» Exercise goal:
In the entries that follow, find the line containing "D4: LED (A GND, K"; from there, copy every line exactly through the line containing "C1: 15nF (GND, N022) -> 2.2nF (GND, N022)".

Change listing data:
========================================

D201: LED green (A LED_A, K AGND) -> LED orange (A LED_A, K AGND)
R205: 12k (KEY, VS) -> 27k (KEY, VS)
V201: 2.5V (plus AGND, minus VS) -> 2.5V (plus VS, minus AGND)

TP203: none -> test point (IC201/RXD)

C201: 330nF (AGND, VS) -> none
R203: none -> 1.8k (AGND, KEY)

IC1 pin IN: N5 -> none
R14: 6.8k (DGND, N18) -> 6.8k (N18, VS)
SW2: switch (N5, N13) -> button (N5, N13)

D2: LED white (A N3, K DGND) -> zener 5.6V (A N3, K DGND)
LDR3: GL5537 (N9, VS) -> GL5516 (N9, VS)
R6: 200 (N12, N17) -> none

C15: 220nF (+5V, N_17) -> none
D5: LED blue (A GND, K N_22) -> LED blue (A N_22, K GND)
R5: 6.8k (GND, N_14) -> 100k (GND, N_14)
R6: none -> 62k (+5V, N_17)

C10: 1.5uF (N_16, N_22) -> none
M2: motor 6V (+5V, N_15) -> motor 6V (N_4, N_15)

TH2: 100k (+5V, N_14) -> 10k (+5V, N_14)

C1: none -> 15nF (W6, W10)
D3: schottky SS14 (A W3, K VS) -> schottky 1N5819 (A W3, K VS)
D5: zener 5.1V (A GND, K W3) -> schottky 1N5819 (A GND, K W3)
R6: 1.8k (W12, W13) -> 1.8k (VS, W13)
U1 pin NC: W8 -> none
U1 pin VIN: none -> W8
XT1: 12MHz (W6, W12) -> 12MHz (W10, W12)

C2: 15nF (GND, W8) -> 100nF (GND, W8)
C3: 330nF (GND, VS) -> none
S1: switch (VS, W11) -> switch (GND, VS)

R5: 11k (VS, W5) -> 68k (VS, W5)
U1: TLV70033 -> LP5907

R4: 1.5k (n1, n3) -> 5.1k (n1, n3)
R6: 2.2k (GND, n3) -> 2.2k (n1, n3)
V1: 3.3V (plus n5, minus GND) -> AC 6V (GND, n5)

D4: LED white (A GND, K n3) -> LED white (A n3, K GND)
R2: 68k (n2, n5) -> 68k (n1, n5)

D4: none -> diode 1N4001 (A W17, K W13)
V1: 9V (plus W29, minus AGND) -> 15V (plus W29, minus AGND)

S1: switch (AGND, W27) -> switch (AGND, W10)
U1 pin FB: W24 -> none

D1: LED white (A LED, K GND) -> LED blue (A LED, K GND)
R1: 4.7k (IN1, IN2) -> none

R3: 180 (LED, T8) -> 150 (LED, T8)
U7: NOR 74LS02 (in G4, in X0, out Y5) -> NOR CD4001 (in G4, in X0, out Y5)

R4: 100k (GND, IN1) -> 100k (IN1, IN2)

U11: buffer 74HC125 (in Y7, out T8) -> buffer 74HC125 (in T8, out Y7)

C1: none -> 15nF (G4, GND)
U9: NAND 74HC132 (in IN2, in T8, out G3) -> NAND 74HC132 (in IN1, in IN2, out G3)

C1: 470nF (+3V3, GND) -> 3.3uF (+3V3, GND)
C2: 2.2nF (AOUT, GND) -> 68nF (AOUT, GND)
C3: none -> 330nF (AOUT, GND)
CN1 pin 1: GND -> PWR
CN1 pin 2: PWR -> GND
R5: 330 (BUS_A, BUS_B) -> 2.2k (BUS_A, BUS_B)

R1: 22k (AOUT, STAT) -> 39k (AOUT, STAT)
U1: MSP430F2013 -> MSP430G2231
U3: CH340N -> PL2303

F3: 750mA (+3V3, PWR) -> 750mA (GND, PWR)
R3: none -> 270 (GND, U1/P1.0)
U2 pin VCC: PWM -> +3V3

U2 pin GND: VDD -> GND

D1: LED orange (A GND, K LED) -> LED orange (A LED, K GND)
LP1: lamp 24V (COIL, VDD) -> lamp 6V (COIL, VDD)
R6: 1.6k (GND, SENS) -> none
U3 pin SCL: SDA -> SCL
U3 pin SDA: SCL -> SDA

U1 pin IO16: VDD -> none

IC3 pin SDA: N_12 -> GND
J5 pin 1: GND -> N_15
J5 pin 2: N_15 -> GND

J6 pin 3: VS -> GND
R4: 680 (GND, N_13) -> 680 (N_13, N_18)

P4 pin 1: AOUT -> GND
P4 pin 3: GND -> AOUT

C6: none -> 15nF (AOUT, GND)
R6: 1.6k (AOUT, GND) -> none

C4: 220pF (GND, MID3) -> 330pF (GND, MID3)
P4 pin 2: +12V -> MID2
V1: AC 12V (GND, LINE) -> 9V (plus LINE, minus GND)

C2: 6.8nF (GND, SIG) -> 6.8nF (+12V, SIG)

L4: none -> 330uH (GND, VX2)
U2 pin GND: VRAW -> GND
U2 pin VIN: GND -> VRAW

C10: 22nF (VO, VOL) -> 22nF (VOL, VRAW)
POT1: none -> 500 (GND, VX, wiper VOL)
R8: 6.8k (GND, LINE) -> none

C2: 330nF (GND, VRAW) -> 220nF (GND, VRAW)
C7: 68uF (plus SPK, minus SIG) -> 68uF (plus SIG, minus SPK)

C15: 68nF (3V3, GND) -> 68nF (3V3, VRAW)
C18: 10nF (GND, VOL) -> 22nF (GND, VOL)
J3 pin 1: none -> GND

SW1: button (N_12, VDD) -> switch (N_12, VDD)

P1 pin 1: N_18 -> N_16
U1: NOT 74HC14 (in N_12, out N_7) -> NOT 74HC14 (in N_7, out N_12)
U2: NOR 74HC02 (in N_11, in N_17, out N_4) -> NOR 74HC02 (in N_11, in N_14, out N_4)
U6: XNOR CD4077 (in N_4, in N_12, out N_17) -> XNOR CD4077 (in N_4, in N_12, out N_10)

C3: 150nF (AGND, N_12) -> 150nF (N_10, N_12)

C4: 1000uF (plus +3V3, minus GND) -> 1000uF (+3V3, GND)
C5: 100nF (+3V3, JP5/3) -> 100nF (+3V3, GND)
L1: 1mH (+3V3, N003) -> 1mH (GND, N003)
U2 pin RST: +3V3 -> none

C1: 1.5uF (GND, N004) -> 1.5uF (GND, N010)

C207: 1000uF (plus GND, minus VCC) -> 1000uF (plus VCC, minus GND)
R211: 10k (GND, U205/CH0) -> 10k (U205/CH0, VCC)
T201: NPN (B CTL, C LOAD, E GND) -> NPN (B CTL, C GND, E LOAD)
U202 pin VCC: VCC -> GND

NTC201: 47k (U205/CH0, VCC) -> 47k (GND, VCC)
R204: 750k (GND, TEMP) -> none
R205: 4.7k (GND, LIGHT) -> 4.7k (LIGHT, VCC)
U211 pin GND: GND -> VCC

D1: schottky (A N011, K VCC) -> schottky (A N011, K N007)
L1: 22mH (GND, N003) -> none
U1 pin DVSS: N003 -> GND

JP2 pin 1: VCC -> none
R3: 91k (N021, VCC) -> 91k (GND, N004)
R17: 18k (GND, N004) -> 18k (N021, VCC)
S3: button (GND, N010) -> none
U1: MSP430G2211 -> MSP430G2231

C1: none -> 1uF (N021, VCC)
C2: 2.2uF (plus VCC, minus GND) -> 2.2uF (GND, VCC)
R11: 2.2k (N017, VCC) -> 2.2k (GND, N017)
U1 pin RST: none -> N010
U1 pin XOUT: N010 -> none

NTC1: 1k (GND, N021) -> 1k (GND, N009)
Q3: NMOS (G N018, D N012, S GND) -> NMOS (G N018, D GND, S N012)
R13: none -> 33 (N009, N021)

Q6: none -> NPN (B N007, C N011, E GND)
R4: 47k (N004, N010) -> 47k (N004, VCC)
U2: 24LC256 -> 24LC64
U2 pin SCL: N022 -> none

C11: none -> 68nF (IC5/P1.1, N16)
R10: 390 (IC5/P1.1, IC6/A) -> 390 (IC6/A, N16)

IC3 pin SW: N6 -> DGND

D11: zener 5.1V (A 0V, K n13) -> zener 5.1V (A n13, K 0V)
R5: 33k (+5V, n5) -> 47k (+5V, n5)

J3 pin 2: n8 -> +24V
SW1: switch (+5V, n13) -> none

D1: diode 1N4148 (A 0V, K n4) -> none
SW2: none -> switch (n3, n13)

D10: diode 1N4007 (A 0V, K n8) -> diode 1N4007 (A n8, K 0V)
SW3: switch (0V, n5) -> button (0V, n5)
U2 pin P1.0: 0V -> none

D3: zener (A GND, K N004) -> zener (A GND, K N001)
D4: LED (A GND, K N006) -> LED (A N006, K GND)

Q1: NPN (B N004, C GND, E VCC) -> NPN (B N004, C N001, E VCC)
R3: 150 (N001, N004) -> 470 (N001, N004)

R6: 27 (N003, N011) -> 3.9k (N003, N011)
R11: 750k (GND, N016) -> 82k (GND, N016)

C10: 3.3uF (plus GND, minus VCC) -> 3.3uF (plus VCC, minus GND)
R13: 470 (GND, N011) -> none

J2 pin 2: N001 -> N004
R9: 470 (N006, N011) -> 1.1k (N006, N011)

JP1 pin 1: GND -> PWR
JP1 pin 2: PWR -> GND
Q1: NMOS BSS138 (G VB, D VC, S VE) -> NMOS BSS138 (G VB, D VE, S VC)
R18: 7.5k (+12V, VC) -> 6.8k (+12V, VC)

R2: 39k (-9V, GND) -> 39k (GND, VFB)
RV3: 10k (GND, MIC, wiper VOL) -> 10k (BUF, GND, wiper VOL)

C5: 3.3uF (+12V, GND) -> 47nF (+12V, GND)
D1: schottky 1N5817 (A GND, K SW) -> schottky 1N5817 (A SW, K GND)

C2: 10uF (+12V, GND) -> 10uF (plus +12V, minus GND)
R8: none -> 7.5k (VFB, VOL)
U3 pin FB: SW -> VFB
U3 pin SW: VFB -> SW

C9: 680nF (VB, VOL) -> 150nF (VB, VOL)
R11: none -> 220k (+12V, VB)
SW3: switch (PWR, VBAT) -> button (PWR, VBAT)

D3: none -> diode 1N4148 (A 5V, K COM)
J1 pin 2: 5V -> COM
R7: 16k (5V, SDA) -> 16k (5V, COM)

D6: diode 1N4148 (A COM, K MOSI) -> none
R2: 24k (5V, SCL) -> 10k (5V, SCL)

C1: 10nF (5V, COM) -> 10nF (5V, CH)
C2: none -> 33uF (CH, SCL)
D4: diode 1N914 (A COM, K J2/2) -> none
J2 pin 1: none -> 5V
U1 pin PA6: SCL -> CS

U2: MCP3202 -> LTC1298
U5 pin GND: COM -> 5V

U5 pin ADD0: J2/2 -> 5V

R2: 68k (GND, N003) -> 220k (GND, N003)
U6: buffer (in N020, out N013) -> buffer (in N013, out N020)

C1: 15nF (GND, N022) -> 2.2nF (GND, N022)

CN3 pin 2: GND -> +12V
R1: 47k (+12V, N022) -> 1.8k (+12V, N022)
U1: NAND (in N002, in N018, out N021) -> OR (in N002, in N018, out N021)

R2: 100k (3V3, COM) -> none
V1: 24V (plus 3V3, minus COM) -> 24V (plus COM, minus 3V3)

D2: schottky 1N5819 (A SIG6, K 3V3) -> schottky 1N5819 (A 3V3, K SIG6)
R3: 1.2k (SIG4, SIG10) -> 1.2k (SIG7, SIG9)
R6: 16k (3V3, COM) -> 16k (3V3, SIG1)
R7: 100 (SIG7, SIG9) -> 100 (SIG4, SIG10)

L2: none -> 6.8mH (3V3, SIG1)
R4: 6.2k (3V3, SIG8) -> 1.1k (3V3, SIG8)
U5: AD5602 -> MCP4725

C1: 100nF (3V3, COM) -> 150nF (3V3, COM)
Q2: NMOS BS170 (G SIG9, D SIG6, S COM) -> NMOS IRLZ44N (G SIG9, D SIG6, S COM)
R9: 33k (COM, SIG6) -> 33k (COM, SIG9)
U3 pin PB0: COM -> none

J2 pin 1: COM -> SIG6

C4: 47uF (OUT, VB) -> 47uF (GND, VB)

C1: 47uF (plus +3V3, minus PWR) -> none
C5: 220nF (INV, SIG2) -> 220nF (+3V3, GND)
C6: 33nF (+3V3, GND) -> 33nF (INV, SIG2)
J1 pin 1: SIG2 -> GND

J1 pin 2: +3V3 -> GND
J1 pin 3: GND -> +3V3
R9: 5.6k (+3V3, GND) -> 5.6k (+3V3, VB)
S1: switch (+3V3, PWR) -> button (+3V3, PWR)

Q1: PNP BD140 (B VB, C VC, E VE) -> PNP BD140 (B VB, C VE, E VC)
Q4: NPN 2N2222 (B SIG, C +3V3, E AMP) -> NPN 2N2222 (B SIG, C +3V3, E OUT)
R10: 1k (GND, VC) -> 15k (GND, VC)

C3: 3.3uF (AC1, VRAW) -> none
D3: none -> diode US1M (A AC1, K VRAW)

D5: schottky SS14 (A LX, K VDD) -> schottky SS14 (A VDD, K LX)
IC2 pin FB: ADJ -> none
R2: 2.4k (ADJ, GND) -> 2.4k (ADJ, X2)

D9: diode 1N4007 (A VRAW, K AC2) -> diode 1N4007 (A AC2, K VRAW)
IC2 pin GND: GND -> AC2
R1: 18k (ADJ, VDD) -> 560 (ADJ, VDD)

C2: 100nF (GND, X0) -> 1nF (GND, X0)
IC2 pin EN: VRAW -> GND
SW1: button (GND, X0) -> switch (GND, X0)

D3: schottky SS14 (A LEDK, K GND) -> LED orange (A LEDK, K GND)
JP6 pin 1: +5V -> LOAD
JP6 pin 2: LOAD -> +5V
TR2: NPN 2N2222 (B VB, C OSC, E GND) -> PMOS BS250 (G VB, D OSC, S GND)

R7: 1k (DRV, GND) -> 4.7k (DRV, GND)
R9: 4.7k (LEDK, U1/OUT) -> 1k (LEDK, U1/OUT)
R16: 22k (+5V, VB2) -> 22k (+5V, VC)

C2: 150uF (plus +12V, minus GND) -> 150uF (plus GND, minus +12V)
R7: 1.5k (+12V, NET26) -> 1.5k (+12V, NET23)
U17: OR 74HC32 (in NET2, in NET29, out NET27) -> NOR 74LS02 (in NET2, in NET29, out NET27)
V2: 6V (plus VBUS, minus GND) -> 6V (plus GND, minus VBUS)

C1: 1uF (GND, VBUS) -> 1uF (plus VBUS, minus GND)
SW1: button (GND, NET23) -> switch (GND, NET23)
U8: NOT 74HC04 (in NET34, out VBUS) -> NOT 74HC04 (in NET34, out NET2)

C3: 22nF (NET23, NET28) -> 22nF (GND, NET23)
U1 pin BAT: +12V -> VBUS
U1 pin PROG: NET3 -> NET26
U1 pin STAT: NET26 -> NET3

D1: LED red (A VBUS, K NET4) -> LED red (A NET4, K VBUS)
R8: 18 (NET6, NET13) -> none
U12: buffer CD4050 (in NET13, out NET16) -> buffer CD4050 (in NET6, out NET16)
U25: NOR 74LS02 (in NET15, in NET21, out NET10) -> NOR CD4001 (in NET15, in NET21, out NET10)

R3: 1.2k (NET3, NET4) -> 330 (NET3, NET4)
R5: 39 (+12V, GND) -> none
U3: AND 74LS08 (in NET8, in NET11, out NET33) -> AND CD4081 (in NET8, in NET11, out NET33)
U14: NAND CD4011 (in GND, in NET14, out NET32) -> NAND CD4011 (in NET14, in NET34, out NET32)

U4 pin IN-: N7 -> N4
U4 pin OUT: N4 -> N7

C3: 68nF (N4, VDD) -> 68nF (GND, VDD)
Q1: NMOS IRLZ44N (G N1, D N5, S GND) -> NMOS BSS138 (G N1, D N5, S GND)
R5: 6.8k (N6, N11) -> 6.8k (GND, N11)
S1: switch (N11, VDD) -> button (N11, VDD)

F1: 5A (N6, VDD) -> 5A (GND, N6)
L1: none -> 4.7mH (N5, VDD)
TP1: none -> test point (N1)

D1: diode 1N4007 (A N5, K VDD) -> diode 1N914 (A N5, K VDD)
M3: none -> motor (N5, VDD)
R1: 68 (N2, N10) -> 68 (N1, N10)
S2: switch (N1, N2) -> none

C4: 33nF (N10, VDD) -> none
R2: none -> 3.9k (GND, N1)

========================================

» Task output:
D4: LED (A GND, K N006) -> LED (A N006, K GND)

Q1: NPN (B N004, C GND, E VCC) -> NPN (B N004, C N001, E VCC)
R3: 150 (N001, N004) -> 470 (N001, N004)

R6: 27 (N003, N011) -> 3.9k (N003, N011)
R11: 750k (GND, N016) -> 82k (GND, N016)

C10: 3.3uF (plus GND, minus VCC) -> 3.3uF (plus VCC, minus GND)
R13: 470 (GND, N011) -> none

J2 pin 2: N001 -> N004
R9: 470 (N006, N011) -> 1.1k (N006, N011)

JP1 pin 1: GND -> PWR
JP1 pin 2: PWR -> GND
Q1: NMOS BSS138 (G VB, D VC, S VE) -> NMOS BSS138 (G VB, D VE, S VC)
R18: 7.5k (+12V, VC) -> 6.8k (+12V, VC)

R2: 39k (-9V, GND) -> 39k (GND, VFB)
RV3: 10k (GND, MIC, wiper VOL) -> 10k (BUF, GND, wiper VOL)

C5: 3.3uF (+12V, GND) -> 47nF (+12V, GND)
D1: schottky 1N5817 (A GND, K SW) -> schottky 1N5817 (A SW, K GND)

C2: 10uF (+12V, GND) -> 10uF (plus +12V, minus GND)
R8: none -> 7.5k (VFB, VOL)
U3 pin FB: SW -> VFB
U3 pin SW: VFB -> SW

C9: 680nF (VB, VOL) -> 150nF (VB, VOL)
R11: none -> 220k (+12V, VB)
SW3: switch (PWR, VBAT) -> button (PWR, VBAT)

D3: none -> diode 1N4148 (A 5V, K COM)
J1 pin 2: 5V -> COM
R7: 16k (5V, SDA) -> 16k (5V, COM)

D6: diode 1N4148 (A COM, K MOSI) -> none
R2: 24k (5V, SCL) -> 10k (5V, SCL)

C1: 10nF (5V, COM) -> 10nF (5V, CH)
C2: none -> 33uF (CH, SCL)
D4: diode 1N914 (A COM, K J2/2) -> none
J2 pin 1: none -> 5V
U1 pin PA6: SCL -> CS

U2: MCP3202 -> LTC1298
U5 pin GND: COM -> 5V

U5 pin ADD0: J2/2 -> 5V

R2: 68k (GND, N003) -> 220k (GND, N003)
U6: buffer (in N020, out N013) -> buffer (in N013, out N020)

C1: 15nF (GND, N022) -> 2.2nF (GND, N022)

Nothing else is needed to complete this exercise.